__Exercise details__: Gather each line below that contains the string "kern", and copy those lines out in full.

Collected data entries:
______
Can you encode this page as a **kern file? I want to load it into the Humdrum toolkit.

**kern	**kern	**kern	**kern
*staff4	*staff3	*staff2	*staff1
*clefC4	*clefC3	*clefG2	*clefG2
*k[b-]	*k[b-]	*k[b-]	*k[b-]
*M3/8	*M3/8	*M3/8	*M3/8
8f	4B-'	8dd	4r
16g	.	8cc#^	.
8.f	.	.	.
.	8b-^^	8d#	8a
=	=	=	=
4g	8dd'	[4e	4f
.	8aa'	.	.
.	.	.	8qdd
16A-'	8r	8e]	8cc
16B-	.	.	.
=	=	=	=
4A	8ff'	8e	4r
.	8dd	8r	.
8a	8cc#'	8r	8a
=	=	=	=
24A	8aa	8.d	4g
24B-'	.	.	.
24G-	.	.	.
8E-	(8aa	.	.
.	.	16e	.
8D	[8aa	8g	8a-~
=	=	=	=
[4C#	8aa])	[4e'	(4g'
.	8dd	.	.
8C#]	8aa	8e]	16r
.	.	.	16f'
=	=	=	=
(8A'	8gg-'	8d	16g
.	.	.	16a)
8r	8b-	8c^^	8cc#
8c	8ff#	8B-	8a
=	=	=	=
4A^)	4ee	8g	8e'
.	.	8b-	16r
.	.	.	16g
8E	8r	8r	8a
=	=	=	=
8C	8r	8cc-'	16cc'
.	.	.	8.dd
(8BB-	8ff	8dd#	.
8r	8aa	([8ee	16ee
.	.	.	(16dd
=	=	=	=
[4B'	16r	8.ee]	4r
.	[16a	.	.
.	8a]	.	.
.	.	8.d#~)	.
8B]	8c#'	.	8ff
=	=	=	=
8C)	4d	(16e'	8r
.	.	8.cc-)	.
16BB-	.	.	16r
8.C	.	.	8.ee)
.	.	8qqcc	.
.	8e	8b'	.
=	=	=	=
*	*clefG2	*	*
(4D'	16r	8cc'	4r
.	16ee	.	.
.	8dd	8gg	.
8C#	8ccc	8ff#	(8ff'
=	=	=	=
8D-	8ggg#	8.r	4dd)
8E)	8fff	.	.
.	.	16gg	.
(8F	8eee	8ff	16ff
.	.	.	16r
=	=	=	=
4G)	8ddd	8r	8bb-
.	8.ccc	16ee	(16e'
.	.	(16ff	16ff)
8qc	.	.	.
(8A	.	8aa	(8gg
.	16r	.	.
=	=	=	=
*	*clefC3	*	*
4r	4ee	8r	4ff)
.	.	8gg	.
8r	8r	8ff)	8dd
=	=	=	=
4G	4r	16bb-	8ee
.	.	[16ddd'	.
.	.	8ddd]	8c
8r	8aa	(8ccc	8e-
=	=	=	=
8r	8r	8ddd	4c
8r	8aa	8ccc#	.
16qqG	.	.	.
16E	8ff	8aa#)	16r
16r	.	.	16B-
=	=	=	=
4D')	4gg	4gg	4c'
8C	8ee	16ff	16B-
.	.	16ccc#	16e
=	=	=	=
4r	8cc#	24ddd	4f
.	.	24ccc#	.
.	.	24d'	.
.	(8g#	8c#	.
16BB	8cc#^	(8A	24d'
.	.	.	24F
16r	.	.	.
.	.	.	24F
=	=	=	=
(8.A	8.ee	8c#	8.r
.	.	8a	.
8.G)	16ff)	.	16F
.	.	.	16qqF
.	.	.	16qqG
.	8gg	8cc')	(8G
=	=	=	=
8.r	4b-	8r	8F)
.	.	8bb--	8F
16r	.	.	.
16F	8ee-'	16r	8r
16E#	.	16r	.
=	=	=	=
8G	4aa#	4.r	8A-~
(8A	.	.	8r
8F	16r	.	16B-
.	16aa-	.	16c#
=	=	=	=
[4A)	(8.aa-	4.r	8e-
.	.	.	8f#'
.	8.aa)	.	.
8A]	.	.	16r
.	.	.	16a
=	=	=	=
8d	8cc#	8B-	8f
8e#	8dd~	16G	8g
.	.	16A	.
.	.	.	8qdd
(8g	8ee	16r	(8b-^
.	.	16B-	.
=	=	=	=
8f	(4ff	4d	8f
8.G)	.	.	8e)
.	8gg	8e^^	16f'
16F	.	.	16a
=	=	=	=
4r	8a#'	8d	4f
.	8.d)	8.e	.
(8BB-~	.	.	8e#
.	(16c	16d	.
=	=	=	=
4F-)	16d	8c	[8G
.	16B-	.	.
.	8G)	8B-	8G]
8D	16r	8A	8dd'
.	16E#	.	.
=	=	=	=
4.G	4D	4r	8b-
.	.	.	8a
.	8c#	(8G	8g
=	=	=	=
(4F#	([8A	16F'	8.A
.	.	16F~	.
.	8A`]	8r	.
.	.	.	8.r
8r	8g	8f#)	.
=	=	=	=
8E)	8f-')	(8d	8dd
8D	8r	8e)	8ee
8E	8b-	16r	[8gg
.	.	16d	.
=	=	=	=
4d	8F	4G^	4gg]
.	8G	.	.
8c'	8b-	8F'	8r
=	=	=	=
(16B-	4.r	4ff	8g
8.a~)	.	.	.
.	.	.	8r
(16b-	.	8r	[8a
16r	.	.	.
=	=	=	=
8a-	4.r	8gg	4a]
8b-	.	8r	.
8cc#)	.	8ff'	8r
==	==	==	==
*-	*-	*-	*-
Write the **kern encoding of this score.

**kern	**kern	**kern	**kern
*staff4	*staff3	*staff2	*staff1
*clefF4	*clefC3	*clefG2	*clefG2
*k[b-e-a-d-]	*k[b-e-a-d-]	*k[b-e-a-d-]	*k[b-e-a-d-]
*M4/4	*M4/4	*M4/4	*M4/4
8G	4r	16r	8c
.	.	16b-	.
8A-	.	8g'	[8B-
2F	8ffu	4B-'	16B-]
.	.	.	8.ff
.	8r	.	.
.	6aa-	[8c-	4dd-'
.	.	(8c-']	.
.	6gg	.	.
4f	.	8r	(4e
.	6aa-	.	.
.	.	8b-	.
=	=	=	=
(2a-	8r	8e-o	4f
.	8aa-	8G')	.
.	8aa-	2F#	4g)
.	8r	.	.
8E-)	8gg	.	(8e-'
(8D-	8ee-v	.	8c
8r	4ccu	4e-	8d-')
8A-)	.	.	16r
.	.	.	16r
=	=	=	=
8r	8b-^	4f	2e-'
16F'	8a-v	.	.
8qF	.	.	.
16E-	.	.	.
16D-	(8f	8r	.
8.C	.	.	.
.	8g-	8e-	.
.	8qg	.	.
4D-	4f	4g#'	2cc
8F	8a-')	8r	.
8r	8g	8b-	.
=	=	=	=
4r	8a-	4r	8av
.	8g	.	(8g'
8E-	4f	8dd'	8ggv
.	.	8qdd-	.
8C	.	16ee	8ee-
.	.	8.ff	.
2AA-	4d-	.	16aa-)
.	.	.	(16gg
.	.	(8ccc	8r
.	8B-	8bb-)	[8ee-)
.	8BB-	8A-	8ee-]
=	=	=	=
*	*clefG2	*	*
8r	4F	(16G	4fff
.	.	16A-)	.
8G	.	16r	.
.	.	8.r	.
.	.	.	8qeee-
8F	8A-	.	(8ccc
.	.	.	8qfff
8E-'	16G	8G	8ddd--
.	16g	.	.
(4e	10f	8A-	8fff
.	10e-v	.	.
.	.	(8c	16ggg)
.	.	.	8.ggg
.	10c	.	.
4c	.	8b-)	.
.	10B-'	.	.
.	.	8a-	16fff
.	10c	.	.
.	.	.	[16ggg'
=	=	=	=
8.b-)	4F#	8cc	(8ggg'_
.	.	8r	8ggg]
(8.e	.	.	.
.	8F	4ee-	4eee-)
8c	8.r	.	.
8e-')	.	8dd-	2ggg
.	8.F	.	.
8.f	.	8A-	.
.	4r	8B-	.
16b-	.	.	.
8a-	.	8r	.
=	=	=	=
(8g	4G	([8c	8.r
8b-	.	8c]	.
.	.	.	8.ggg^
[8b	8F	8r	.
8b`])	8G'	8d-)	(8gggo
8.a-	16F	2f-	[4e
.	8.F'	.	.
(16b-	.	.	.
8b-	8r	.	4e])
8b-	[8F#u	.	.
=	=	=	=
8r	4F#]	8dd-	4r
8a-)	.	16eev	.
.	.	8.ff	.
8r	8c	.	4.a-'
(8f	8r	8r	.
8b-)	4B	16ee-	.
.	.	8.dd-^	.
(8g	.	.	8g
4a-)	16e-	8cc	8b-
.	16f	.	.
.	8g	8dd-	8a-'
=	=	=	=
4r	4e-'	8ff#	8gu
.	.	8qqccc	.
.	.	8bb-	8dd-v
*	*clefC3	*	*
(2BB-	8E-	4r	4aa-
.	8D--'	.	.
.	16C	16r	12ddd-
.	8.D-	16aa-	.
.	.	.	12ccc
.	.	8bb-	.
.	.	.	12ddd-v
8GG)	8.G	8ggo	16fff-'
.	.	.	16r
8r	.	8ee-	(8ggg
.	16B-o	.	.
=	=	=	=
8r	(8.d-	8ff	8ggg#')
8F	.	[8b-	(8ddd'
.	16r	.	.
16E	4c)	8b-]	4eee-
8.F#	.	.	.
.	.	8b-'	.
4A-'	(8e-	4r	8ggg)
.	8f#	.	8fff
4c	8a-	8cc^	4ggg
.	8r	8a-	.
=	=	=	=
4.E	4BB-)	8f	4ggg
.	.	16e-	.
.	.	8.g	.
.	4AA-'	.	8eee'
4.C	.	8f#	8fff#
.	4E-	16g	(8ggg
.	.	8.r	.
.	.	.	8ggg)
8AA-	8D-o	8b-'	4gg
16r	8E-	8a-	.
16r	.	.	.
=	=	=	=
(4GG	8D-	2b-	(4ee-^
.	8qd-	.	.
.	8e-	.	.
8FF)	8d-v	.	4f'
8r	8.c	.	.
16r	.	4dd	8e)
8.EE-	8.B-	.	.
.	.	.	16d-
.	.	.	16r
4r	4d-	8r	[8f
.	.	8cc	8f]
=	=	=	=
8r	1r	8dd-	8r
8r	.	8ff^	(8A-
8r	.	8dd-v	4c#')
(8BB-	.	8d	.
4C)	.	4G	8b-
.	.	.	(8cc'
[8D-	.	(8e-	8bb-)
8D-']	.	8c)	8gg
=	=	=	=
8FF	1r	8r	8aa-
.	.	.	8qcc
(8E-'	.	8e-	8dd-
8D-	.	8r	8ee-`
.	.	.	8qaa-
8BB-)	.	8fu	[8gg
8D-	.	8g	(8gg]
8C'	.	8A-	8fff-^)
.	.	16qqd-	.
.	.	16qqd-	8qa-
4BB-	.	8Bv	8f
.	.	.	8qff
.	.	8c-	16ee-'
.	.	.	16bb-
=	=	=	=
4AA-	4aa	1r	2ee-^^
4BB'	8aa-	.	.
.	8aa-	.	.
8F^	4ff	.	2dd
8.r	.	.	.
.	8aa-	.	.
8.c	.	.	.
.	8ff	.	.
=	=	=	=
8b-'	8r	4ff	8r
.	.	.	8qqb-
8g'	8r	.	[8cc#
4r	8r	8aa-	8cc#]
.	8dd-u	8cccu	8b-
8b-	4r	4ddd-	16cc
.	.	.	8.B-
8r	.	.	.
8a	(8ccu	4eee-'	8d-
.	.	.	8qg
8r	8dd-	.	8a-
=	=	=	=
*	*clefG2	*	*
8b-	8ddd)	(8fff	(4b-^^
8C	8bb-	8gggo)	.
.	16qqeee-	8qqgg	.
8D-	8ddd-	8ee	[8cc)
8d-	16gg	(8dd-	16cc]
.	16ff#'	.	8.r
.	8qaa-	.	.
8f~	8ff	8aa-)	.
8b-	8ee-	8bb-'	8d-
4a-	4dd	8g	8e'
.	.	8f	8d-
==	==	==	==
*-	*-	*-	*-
______
__Complete output__:
Can you encode this page as a **kern file? I want to load it into the Humdrum toolkit.
**kern	**kern	**kern	**kern
Write the **kern encoding of this score.
**kern	**kern	**kern	**kern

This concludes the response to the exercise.